— Assigned task —
Copy every entry exactly, but skip the pictures.

— Given entries —
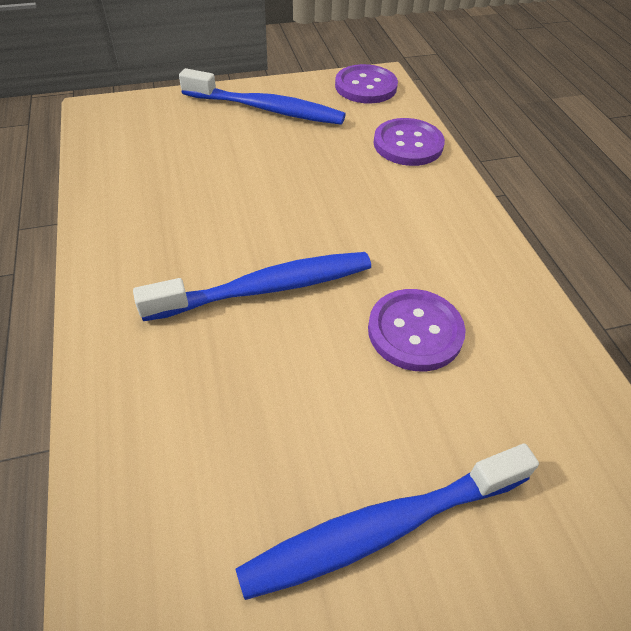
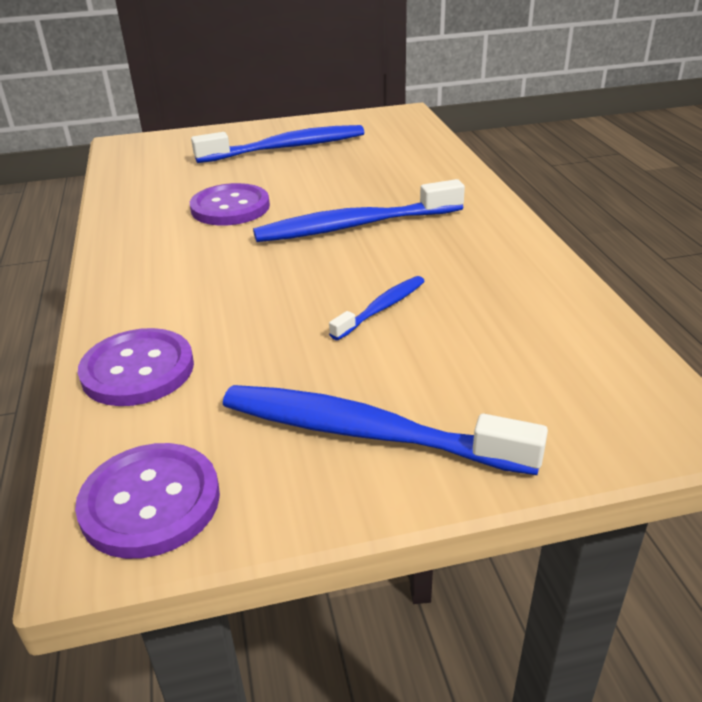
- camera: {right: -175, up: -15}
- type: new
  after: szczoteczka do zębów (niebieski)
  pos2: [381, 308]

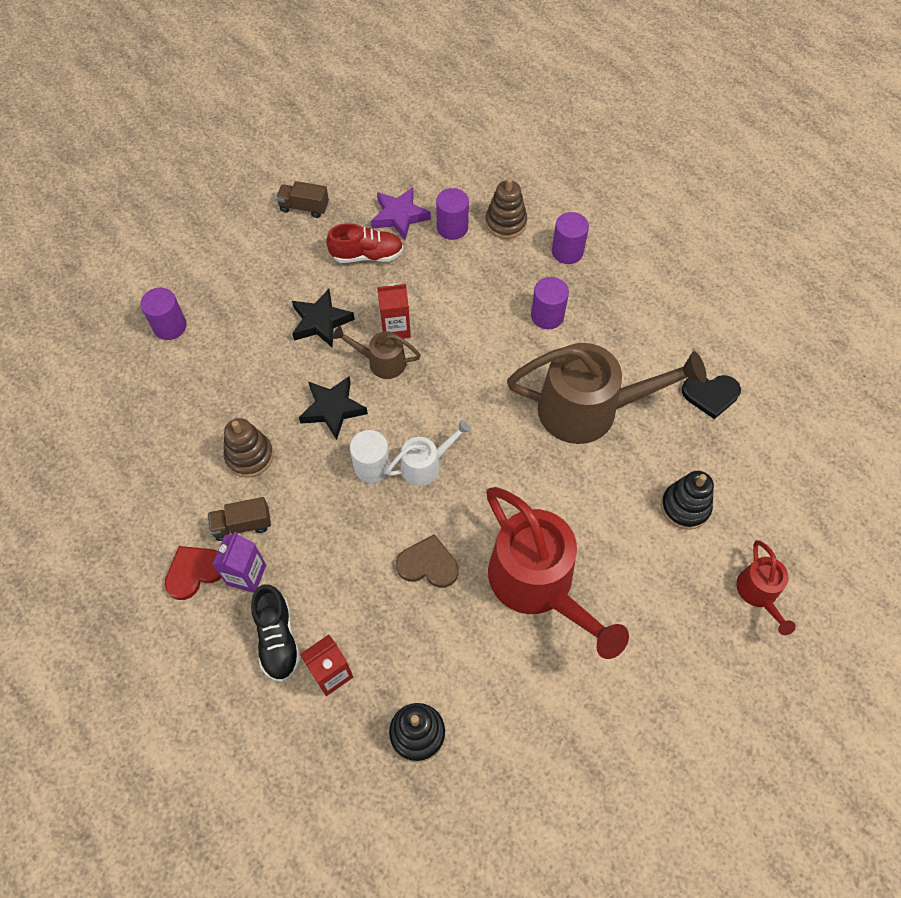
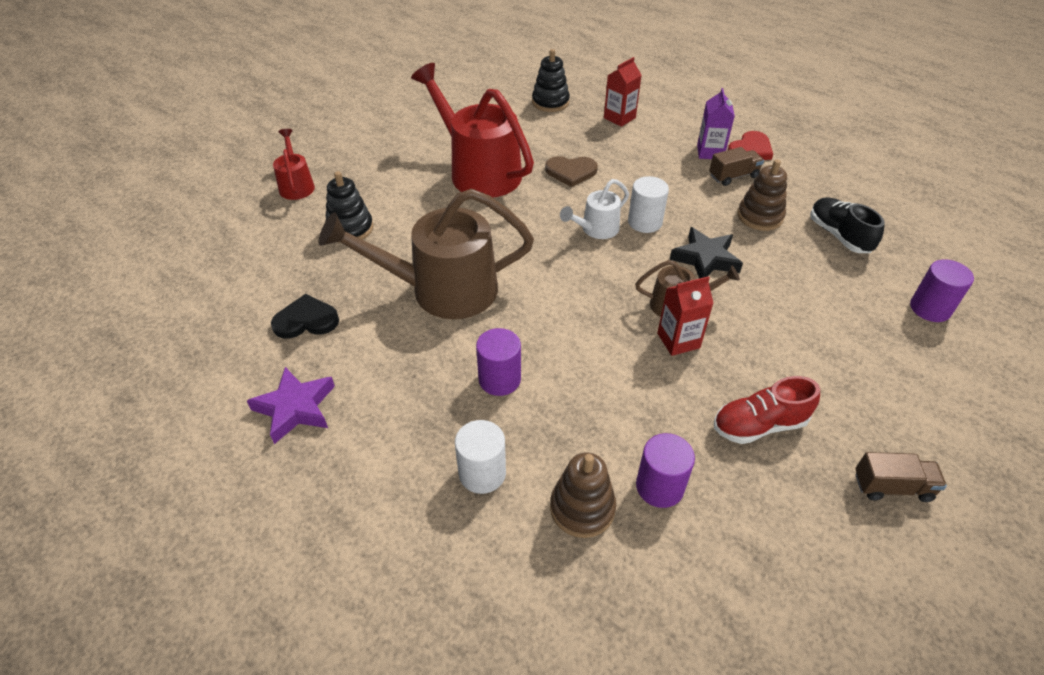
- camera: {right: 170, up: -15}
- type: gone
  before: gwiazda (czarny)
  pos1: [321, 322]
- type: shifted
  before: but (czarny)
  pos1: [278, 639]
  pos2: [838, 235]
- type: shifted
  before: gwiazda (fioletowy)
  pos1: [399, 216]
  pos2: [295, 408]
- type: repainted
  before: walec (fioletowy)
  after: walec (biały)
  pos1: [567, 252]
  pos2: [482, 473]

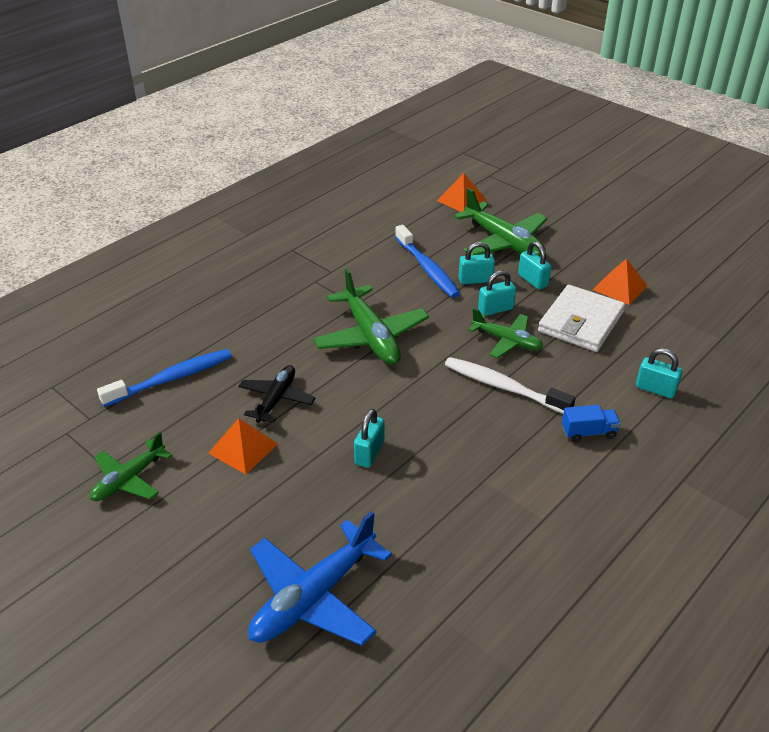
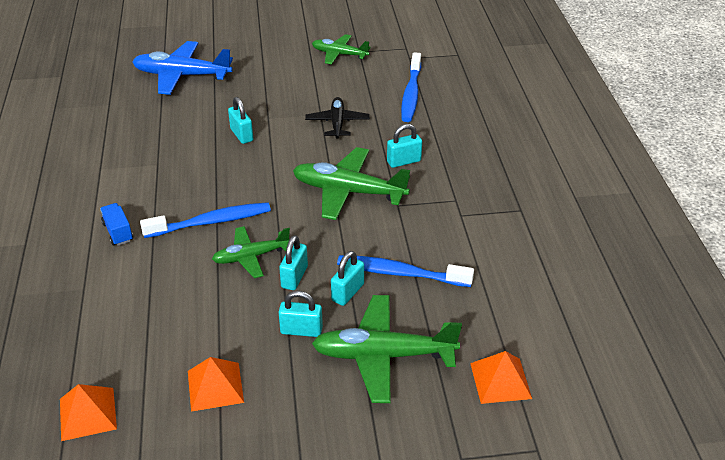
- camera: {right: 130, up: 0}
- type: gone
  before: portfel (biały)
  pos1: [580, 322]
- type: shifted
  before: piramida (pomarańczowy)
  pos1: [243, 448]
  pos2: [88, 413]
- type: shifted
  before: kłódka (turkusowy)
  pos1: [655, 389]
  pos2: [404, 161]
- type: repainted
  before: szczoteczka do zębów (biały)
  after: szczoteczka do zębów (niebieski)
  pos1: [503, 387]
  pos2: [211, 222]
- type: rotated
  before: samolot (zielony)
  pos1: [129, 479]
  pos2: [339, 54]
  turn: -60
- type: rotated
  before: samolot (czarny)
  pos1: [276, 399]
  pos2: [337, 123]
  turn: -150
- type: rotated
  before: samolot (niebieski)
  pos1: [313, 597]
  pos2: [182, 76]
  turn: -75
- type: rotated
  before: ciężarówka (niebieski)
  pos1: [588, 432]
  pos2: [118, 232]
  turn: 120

— Exercise result —
- camera: {right: -175, up: -15}
- type: new
  after: szczoteczka do zębów (niebieski)
  pos2: [381, 308]

- camera: {right: 170, up: -15}
- type: gone
  before: gwiazda (czarny)
  pos1: [321, 322]
- type: shifted
  before: but (czarny)
  pos1: [278, 639]
  pos2: [838, 235]
- type: shifted
  before: gwiazda (fioletowy)
  pos1: [399, 216]
  pos2: [295, 408]
- type: repainted
  before: walec (fioletowy)
  after: walec (biały)
  pos1: [567, 252]
  pos2: [482, 473]

- camera: {right: 130, up: 0}
- type: gone
  before: portfel (biały)
  pos1: [580, 322]
- type: shifted
  before: piramida (pomarańczowy)
  pos1: [243, 448]
  pos2: [88, 413]
- type: shifted
  before: kłódka (turkusowy)
  pos1: [655, 389]
  pos2: [404, 161]
- type: repainted
  before: szczoteczka do zębów (biały)
  after: szczoteczka do zębów (niebieski)
  pos1: [503, 387]
  pos2: [211, 222]
- type: rotated
  before: samolot (zielony)
  pos1: [129, 479]
  pos2: [339, 54]
  turn: -60
- type: rotated
  before: samolot (czarny)
  pos1: [276, 399]
  pos2: [337, 123]
  turn: -150
- type: rotated
  before: samolot (niebieski)
  pos1: [313, 597]
  pos2: [182, 76]
  turn: -75
- type: rotated
  before: ciężarówka (niebieski)
  pos1: [588, 432]
  pos2: [118, 232]
  turn: 120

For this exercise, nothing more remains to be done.